The records:
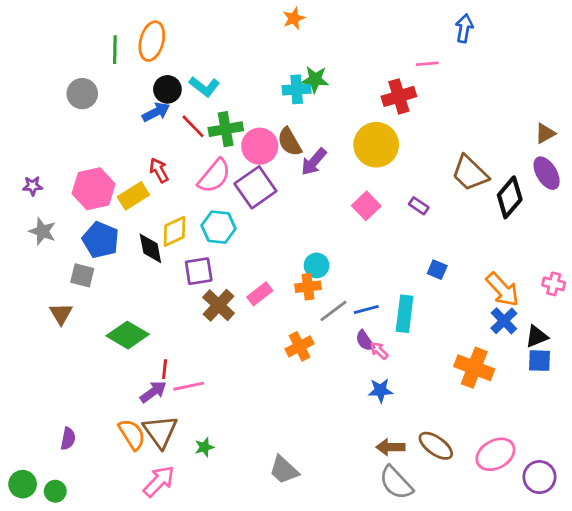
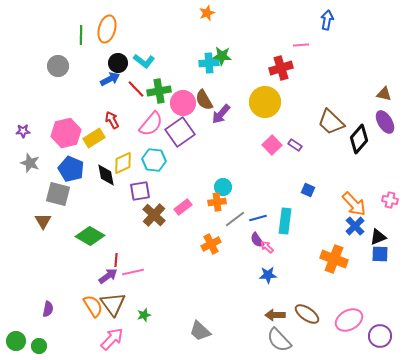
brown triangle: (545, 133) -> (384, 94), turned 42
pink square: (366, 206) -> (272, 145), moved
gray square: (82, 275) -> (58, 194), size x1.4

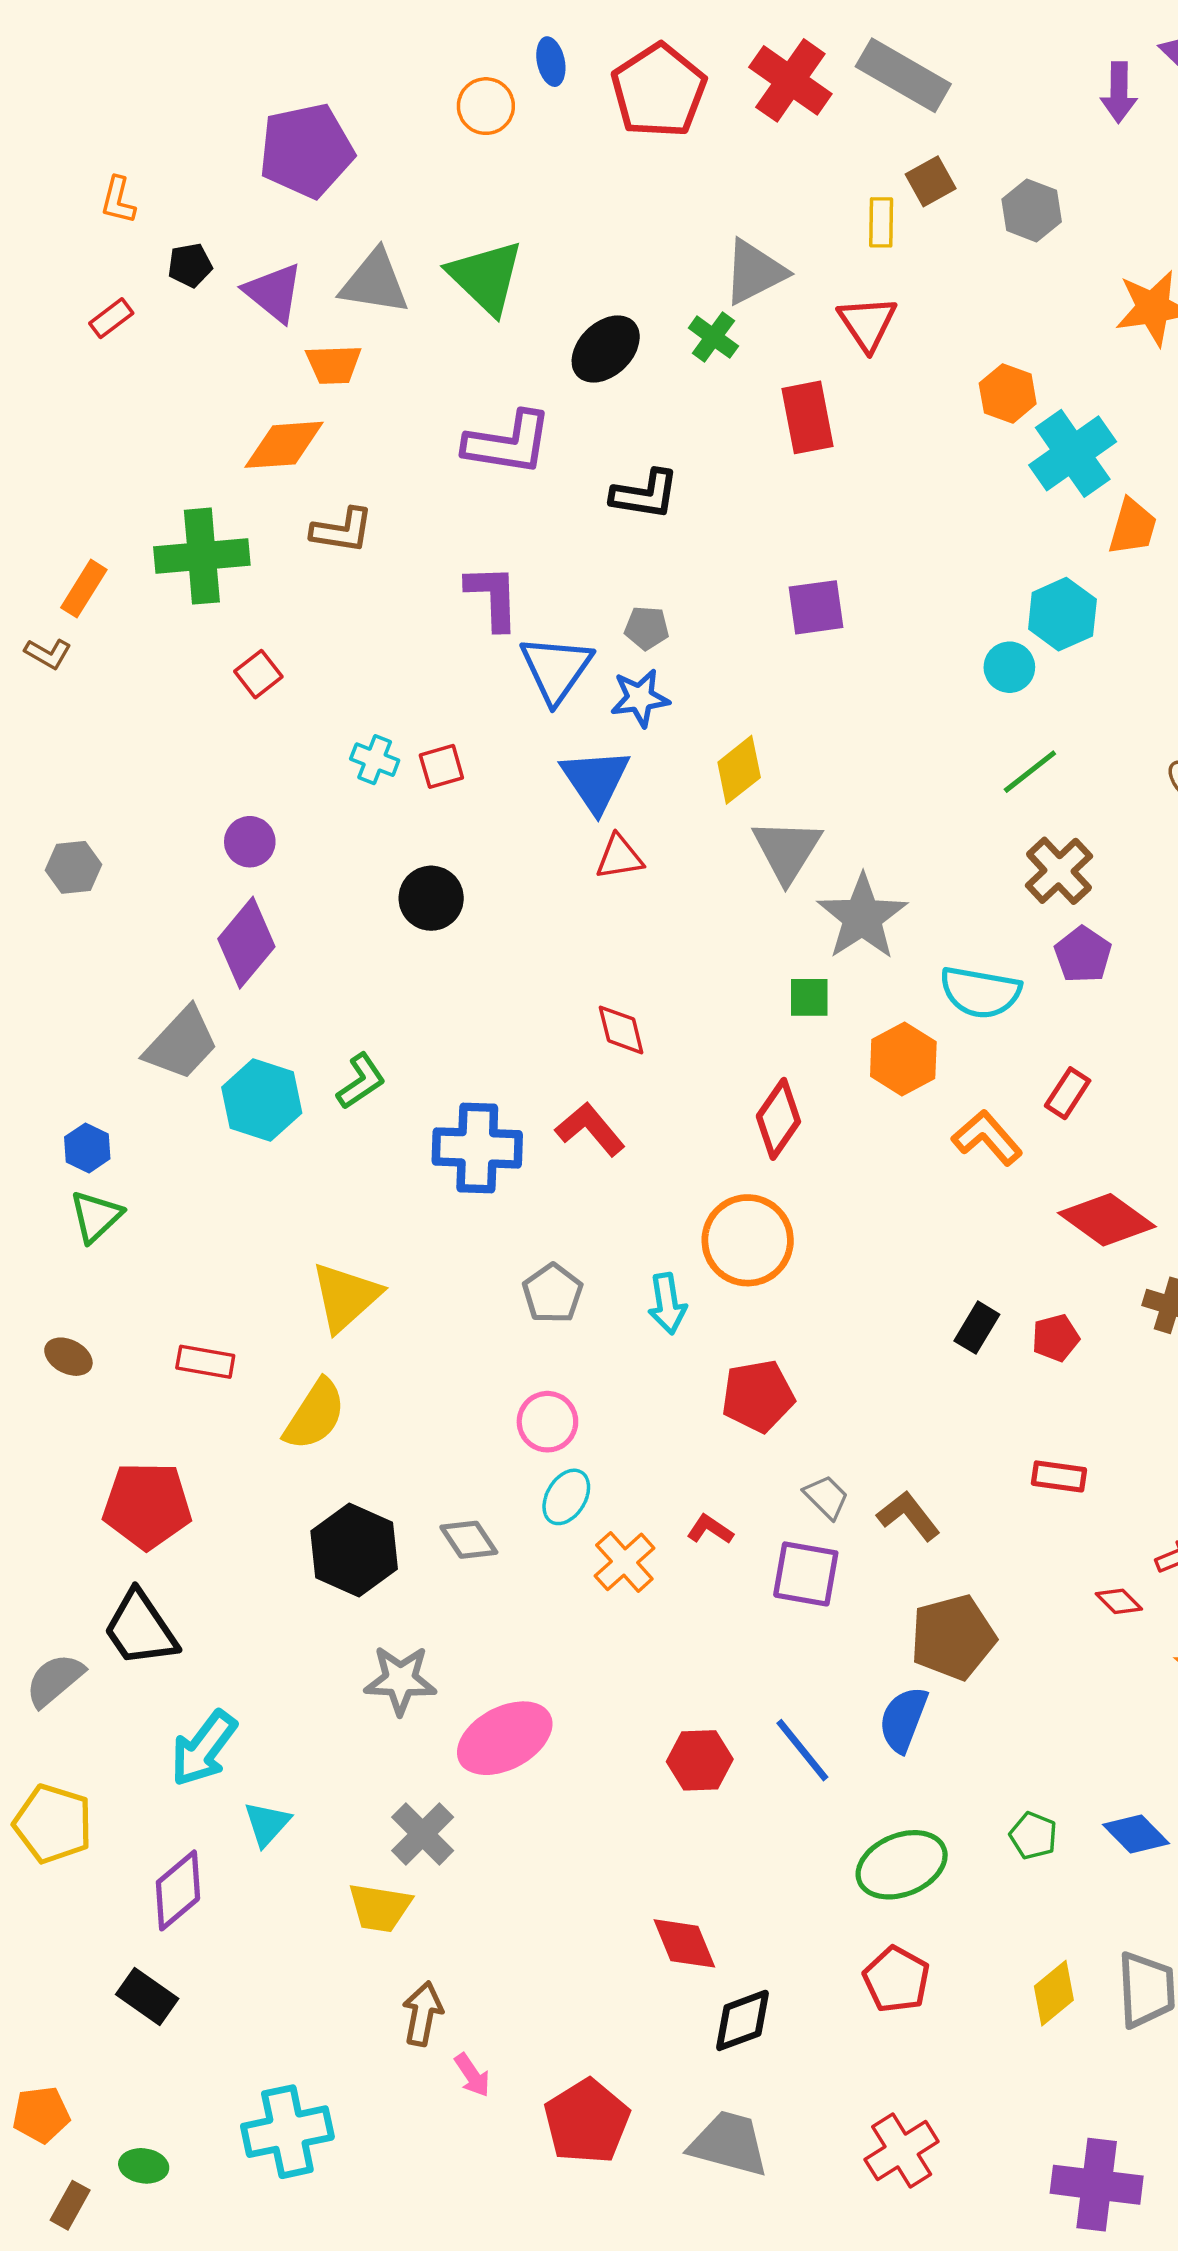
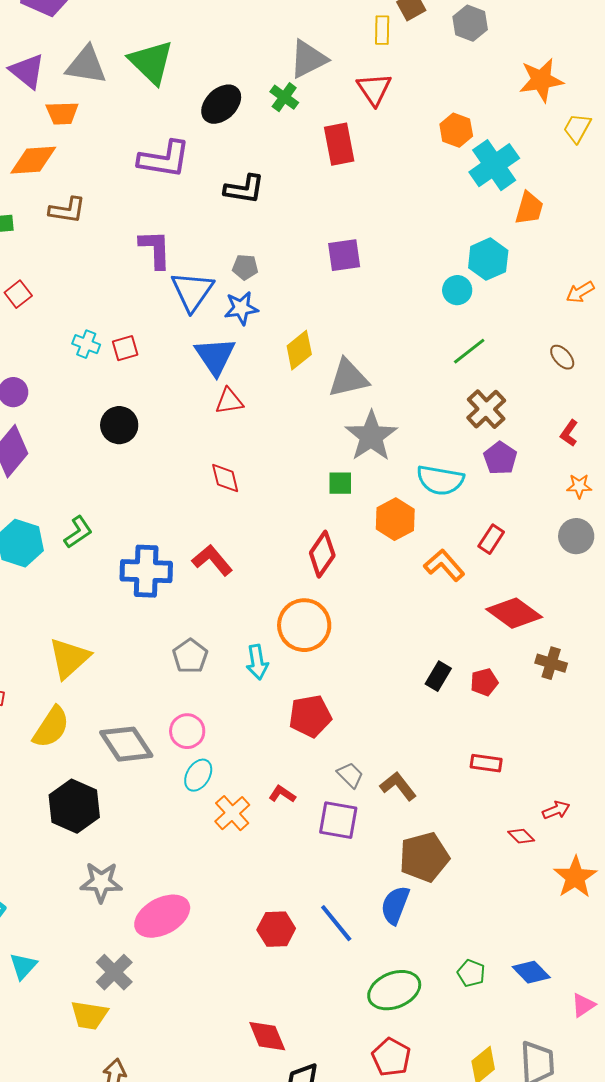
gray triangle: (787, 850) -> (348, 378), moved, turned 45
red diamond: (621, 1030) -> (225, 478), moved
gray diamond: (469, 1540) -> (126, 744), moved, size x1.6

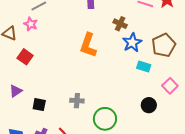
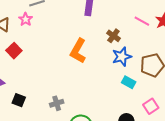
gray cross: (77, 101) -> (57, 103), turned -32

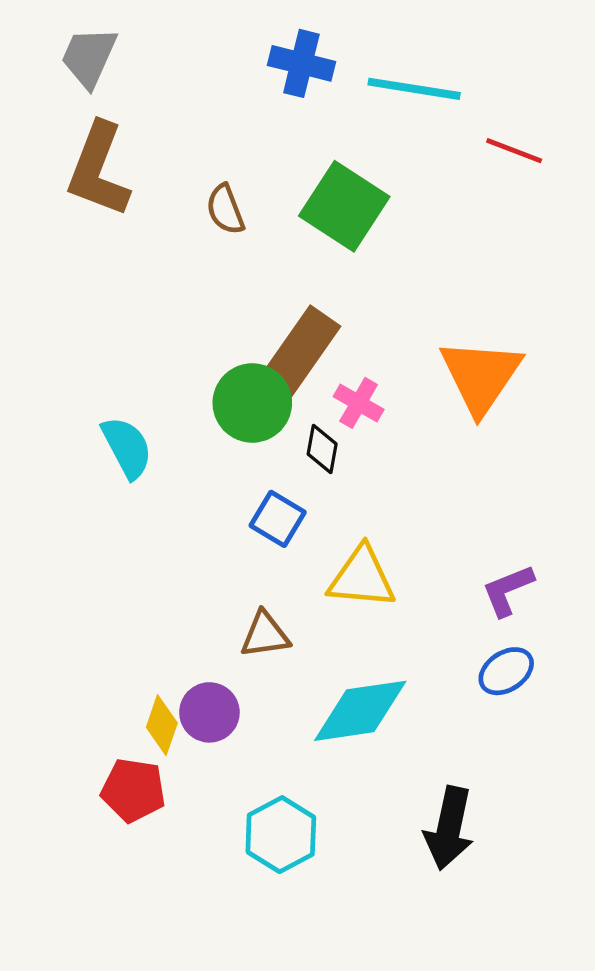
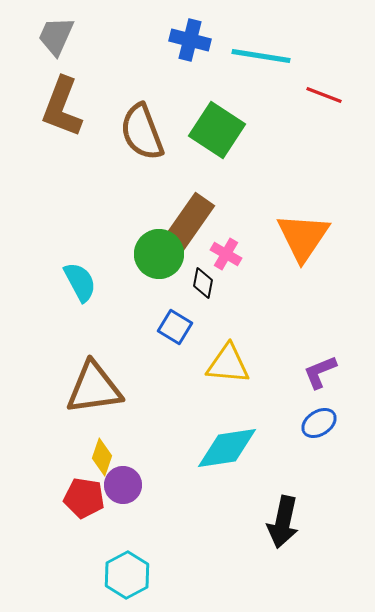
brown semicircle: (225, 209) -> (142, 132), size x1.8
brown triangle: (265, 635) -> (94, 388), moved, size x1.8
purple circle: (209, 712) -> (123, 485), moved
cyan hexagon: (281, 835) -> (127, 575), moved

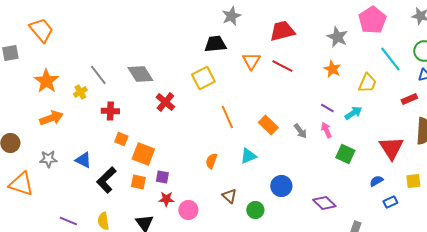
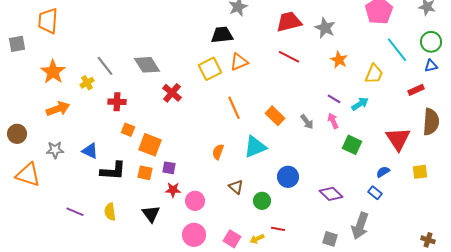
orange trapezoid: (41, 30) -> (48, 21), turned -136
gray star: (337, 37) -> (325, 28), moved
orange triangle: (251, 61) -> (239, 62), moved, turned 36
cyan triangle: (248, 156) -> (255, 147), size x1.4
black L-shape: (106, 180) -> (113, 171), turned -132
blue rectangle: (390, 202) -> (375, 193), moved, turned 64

Task objective: Nothing but the lines from the line containing "cyan hexagon: (281, 835) -> (127, 575), moved" through the end of the records belongs in the answer, written out exactly, both ends included, without pictures.

Result:
cyan hexagon: (281, 835) -> (127, 575), moved

orange trapezoid: (41, 30) -> (48, 21), turned -136
gray star: (337, 37) -> (325, 28), moved
orange triangle: (251, 61) -> (239, 62), moved, turned 36
cyan triangle: (248, 156) -> (255, 147), size x1.4
black L-shape: (106, 180) -> (113, 171), turned -132
blue rectangle: (390, 202) -> (375, 193), moved, turned 64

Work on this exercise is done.